SUPPLIED MATERIAL:

────────────────────

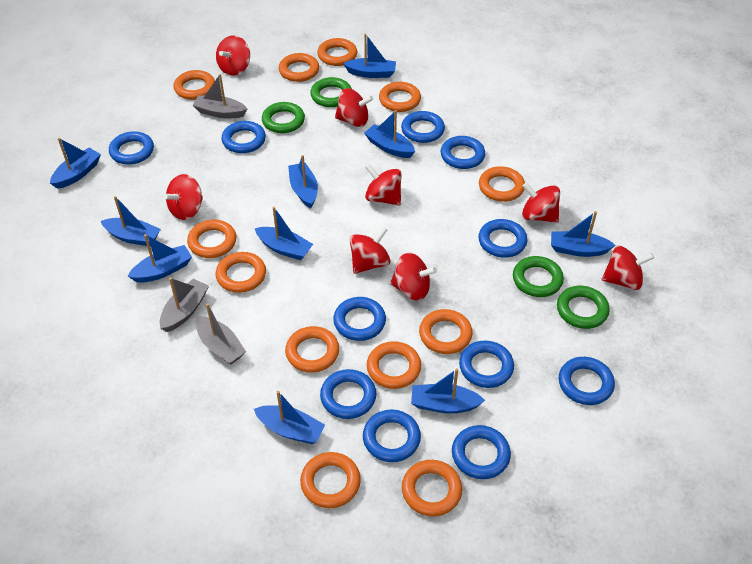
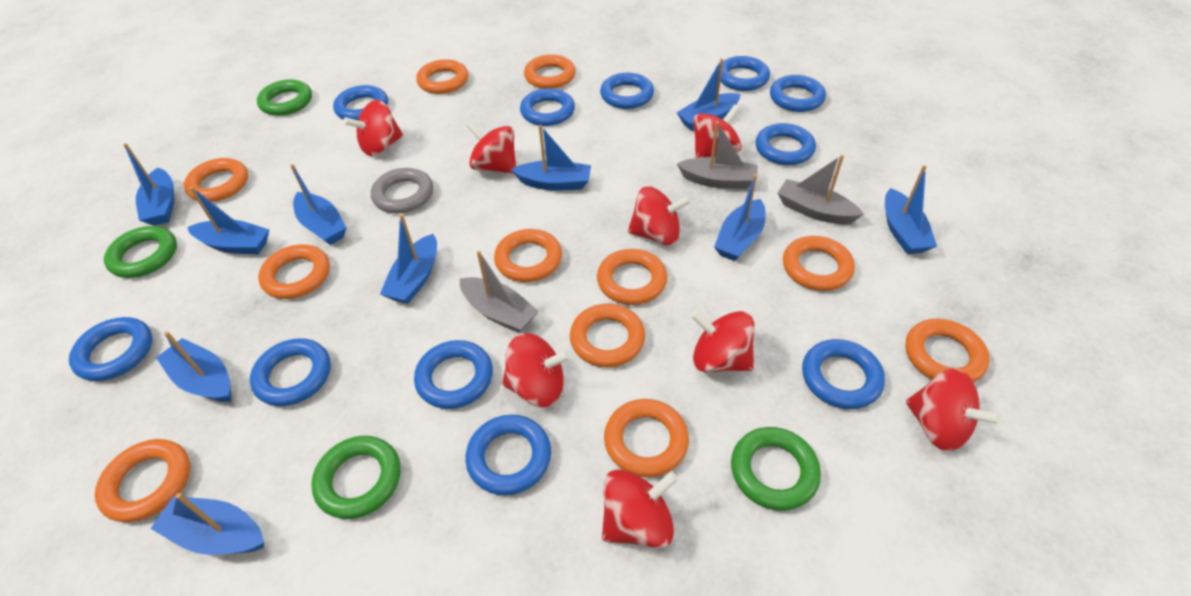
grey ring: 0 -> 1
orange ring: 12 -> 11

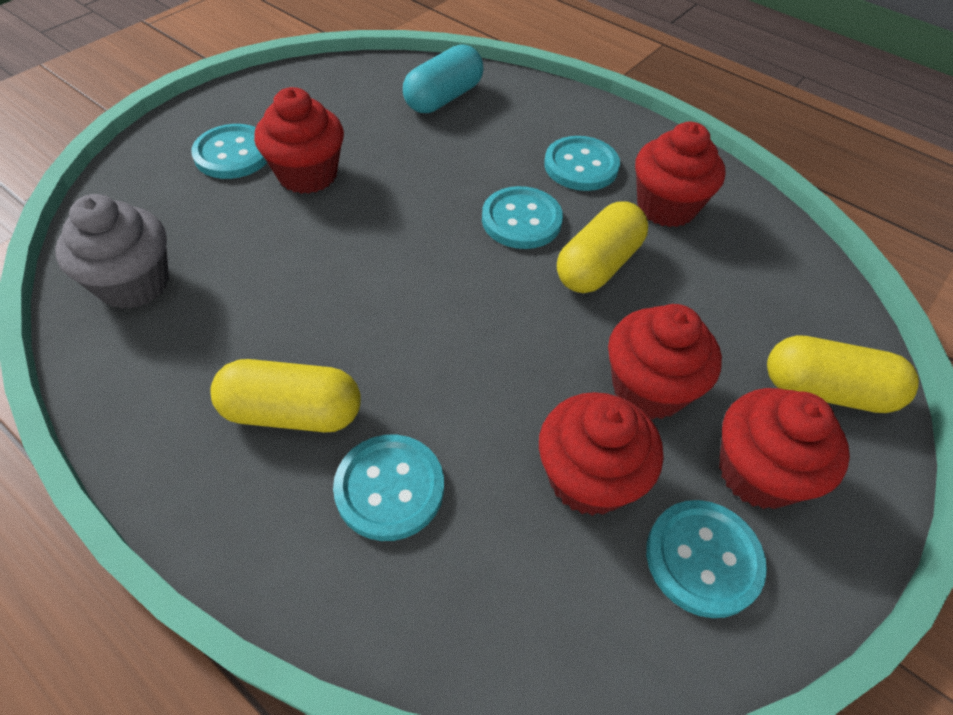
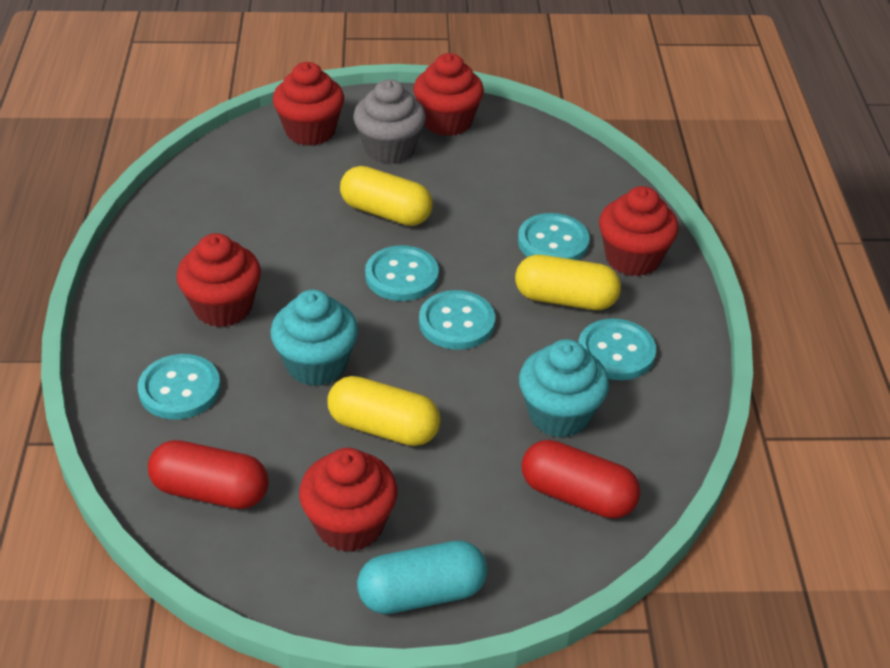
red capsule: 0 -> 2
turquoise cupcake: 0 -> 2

────────────────────

HOW TO COMPLETE THIS TASK:
Copy verbatim the span that begins at the line containing "orange ring: 12 -> 11" and ends at the last line of the material, inclusive of both; exclude pictures.

RESPONSE FOR THIS EXERCISE:
orange ring: 12 -> 11

red capsule: 0 -> 2
turquoise cupcake: 0 -> 2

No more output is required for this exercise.